Activity | Would you return the records below character for character, without any images?

Task material |
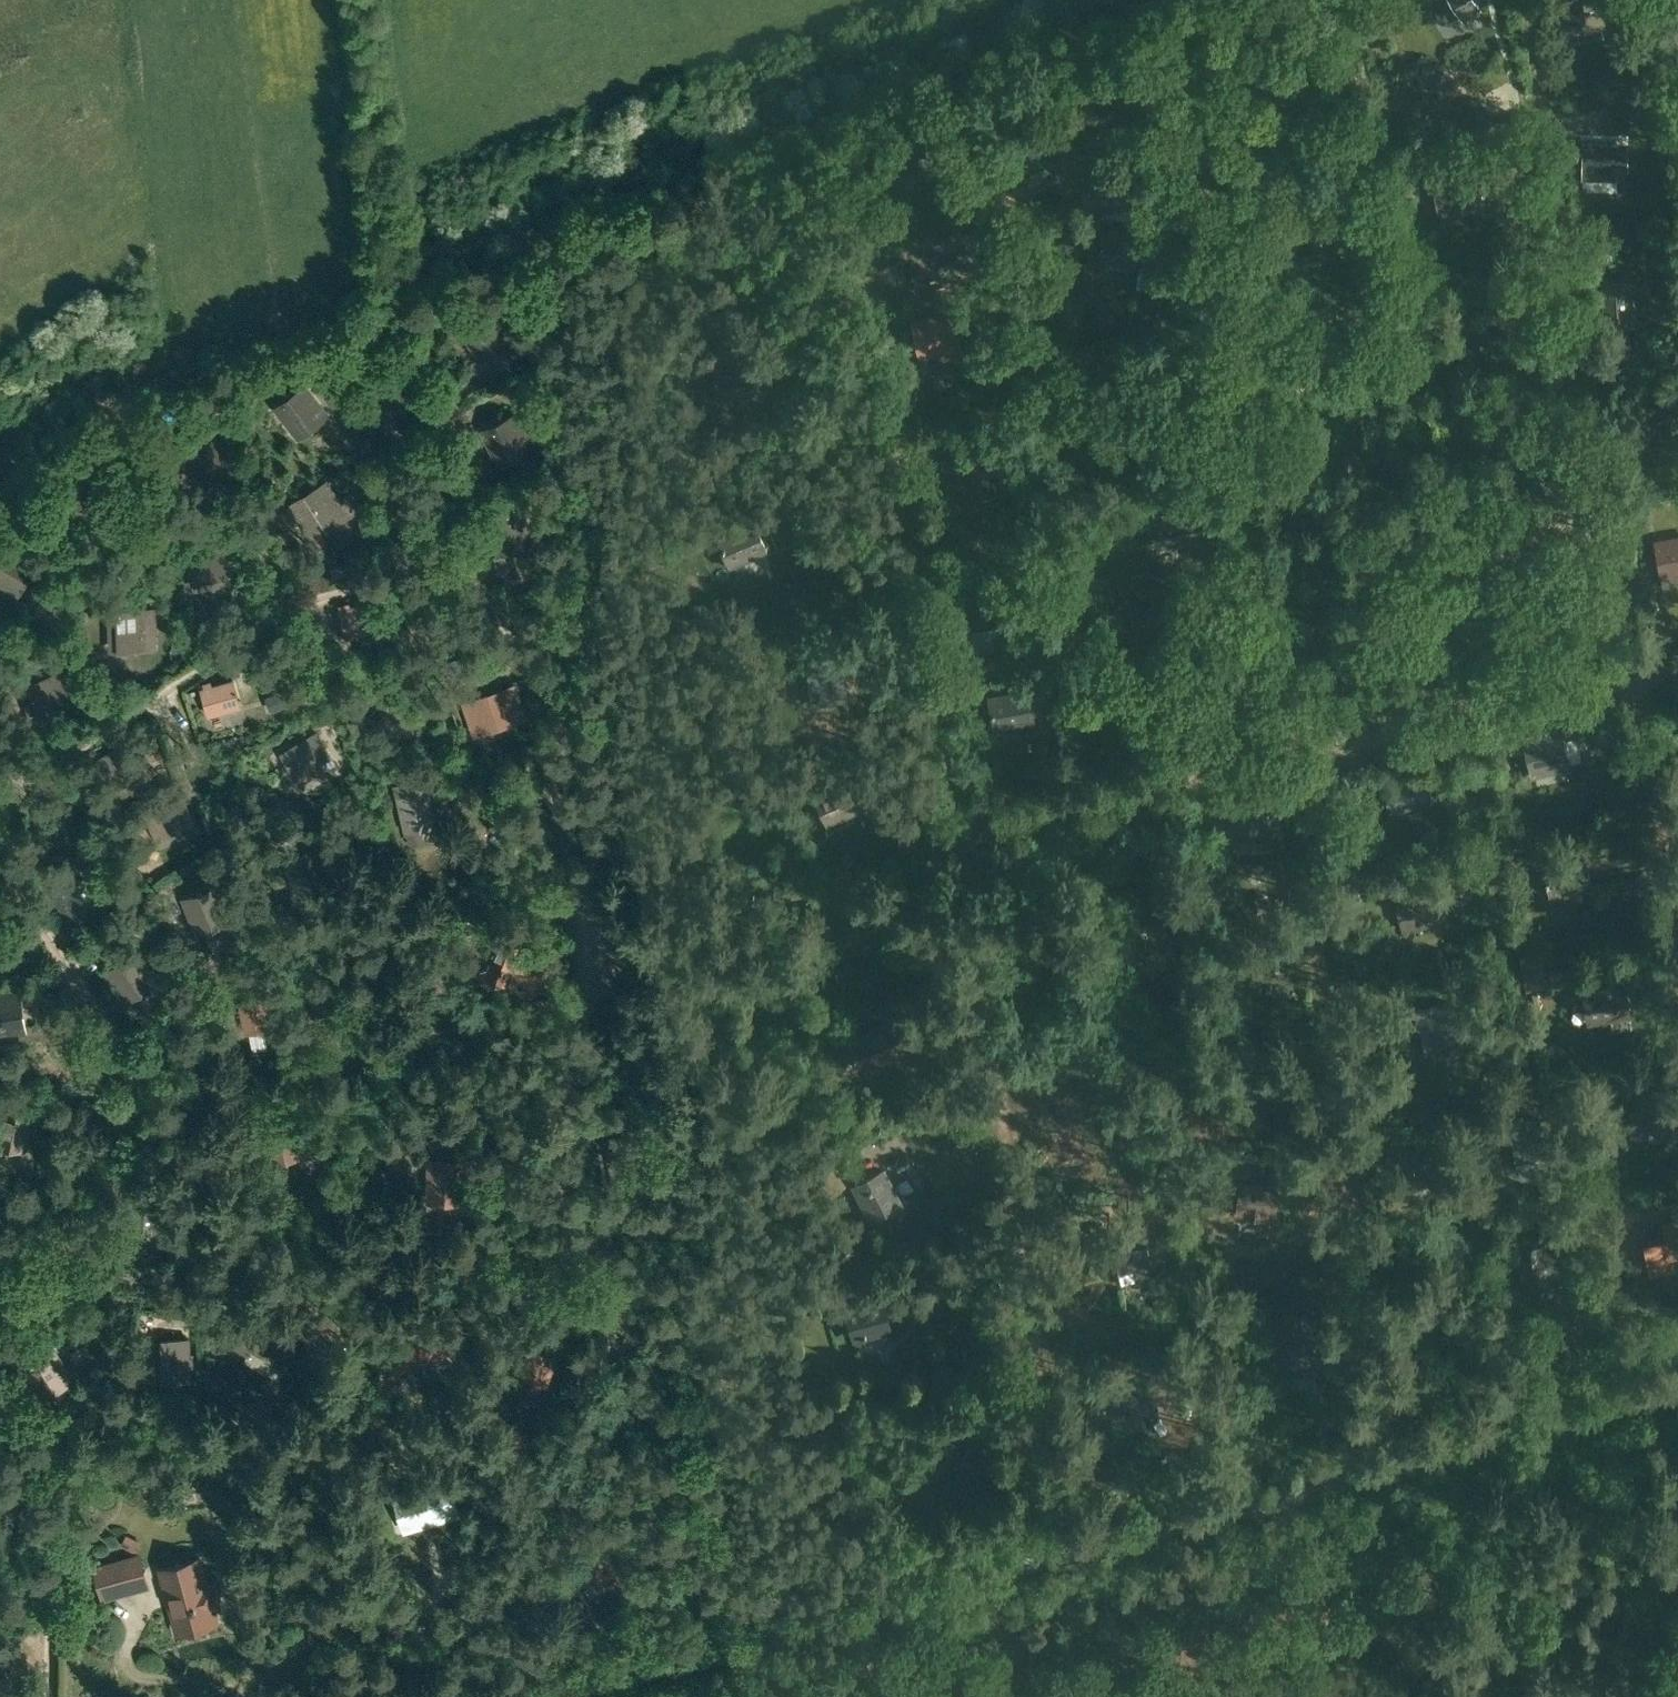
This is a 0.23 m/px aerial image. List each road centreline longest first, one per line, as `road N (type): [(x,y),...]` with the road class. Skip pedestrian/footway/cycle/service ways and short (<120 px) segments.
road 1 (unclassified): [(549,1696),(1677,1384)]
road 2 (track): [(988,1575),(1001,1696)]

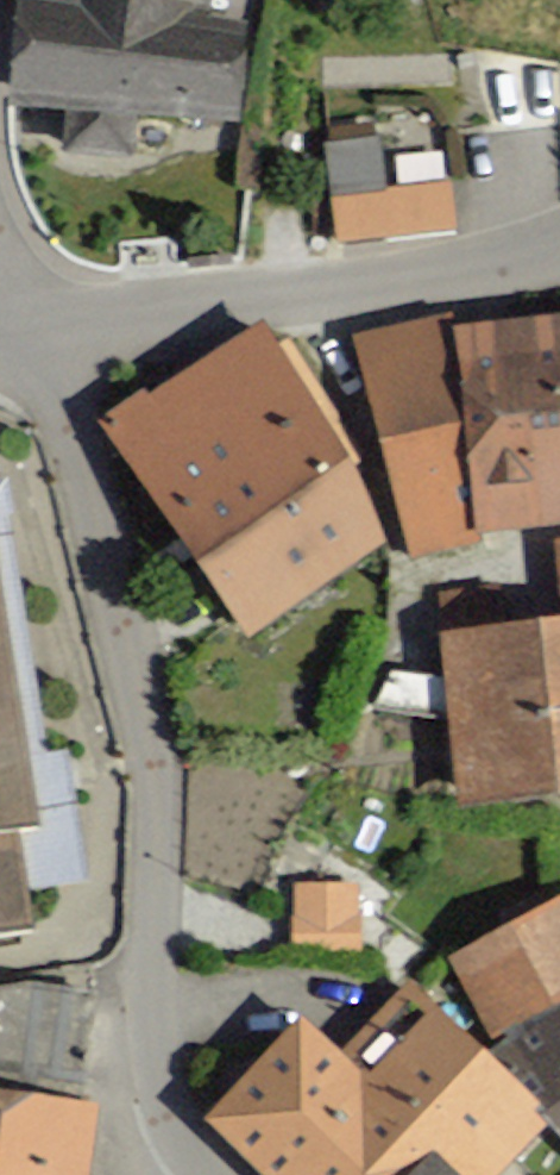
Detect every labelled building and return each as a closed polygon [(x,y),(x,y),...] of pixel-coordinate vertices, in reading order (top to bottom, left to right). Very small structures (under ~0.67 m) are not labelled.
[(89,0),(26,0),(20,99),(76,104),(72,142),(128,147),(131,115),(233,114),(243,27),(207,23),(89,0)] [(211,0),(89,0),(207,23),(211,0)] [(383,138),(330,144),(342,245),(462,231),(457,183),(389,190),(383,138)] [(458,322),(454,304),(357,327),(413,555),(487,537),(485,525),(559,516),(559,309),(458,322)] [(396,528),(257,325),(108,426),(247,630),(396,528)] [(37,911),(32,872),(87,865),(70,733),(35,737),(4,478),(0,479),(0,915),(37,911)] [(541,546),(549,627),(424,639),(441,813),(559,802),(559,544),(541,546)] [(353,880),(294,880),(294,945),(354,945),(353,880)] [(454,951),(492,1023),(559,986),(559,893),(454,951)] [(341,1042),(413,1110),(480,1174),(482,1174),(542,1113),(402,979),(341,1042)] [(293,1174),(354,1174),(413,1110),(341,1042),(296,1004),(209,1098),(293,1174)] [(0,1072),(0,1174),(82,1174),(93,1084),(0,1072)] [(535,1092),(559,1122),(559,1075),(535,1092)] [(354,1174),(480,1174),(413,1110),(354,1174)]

Exercise output |
This is a 0.23 m/px aerial image. List each road centreline longest first, one per line, as `road N (type): [(x,y),...]` with the road class. Skip pedestrian/footway/cycle/service ways and short (<120 px) segments.
road 1 (unclassified): [(549,1696),(1677,1384)]
road 2 (track): [(988,1575),(1001,1696)]

Detect every labelled building and return each as a closed polygon [(x,y),(x,y),...] of pixel-coordinate vertices, in reading order (top to bottom, left to right). Very small structures (under ~0.67 m) are not labelled.
[(89,0),(26,0),(20,99),(76,104),(72,142),(128,147),(131,115),(233,114),(243,27),(207,23),(89,0)] [(211,0),(89,0),(207,23),(211,0)] [(383,138),(330,144),(342,245),(462,231),(457,183),(389,190),(383,138)] [(458,322),(454,304),(357,327),(413,555),(487,537),(485,525),(559,516),(559,309),(458,322)] [(396,528),(257,325),(108,426),(247,630),(396,528)] [(37,911),(32,872),(87,865),(70,733),(35,737),(4,478),(0,479),(0,915),(37,911)] [(541,546),(549,627),(424,639),(441,813),(559,802),(559,544),(541,546)] [(353,880),(294,880),(294,945),(354,945),(353,880)] [(454,951),(492,1023),(559,986),(559,893),(454,951)] [(341,1042),(413,1110),(480,1174),(482,1174),(542,1113),(402,979),(341,1042)] [(293,1174),(354,1174),(413,1110),(341,1042),(296,1004),(209,1098),(293,1174)] [(0,1072),(0,1174),(82,1174),(93,1084),(0,1072)] [(535,1092),(559,1122),(559,1075),(535,1092)] [(354,1174),(480,1174),(413,1110),(354,1174)]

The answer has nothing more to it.